_Stated exercise_
Would you print, unchanged, the part of the items that opens with the very first line and closes with the line containing "Question: Does brushed", including both of those lines?

(Spatial questions about scenes)
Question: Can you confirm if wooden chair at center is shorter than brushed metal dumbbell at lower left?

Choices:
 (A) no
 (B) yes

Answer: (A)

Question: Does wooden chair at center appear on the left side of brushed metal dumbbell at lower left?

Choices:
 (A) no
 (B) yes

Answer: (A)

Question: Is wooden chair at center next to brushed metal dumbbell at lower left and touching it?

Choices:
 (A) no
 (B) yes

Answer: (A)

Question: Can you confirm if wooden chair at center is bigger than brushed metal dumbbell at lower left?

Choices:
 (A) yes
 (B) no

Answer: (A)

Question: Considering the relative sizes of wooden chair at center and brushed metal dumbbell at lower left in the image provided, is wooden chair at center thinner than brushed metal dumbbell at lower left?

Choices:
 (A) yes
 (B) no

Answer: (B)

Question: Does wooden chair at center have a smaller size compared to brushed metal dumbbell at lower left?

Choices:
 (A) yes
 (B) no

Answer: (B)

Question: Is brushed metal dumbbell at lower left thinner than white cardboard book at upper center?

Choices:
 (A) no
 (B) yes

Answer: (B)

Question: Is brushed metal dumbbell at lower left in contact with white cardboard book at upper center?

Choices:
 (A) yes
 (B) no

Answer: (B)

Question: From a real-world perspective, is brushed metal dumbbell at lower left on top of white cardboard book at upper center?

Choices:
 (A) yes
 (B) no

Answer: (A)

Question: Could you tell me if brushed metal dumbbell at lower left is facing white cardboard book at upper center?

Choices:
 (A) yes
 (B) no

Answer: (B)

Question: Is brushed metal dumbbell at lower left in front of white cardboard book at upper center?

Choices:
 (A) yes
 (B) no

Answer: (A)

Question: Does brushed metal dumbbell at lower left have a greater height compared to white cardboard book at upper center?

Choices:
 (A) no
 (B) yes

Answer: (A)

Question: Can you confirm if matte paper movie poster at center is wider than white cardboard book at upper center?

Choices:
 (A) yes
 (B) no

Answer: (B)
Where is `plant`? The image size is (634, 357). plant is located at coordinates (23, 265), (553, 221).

_Exercise answer_
Question: Can you confirm if wooden chair at center is shorter than brushed metal dumbbell at lower left?

Choices:
 (A) no
 (B) yes

Answer: (A)

Question: Does wooden chair at center appear on the left side of brushed metal dumbbell at lower left?

Choices:
 (A) no
 (B) yes

Answer: (A)

Question: Is wooden chair at center next to brushed metal dumbbell at lower left and touching it?

Choices:
 (A) no
 (B) yes

Answer: (A)

Question: Can you confirm if wooden chair at center is bigger than brushed metal dumbbell at lower left?

Choices:
 (A) yes
 (B) no

Answer: (A)

Question: Considering the relative sizes of wooden chair at center and brushed metal dumbbell at lower left in the image provided, is wooden chair at center thinner than brushed metal dumbbell at lower left?

Choices:
 (A) yes
 (B) no

Answer: (B)

Question: Does wooden chair at center have a smaller size compared to brushed metal dumbbell at lower left?

Choices:
 (A) yes
 (B) no

Answer: (B)

Question: Is brushed metal dumbbell at lower left thinner than white cardboard book at upper center?

Choices:
 (A) no
 (B) yes

Answer: (B)

Question: Is brushed metal dumbbell at lower left in contact with white cardboard book at upper center?

Choices:
 (A) yes
 (B) no

Answer: (B)

Question: From a real-world perspective, is brushed metal dumbbell at lower left on top of white cardboard book at upper center?

Choices:
 (A) yes
 (B) no

Answer: (A)

Question: Could you tell me if brushed metal dumbbell at lower left is facing white cardboard book at upper center?

Choices:
 (A) yes
 (B) no

Answer: (B)

Question: Is brushed metal dumbbell at lower left in front of white cardboard book at upper center?

Choices:
 (A) yes
 (B) no

Answer: (A)

Question: Does brushed metal dumbbell at lower left have a greater height compared to white cardboard book at upper center?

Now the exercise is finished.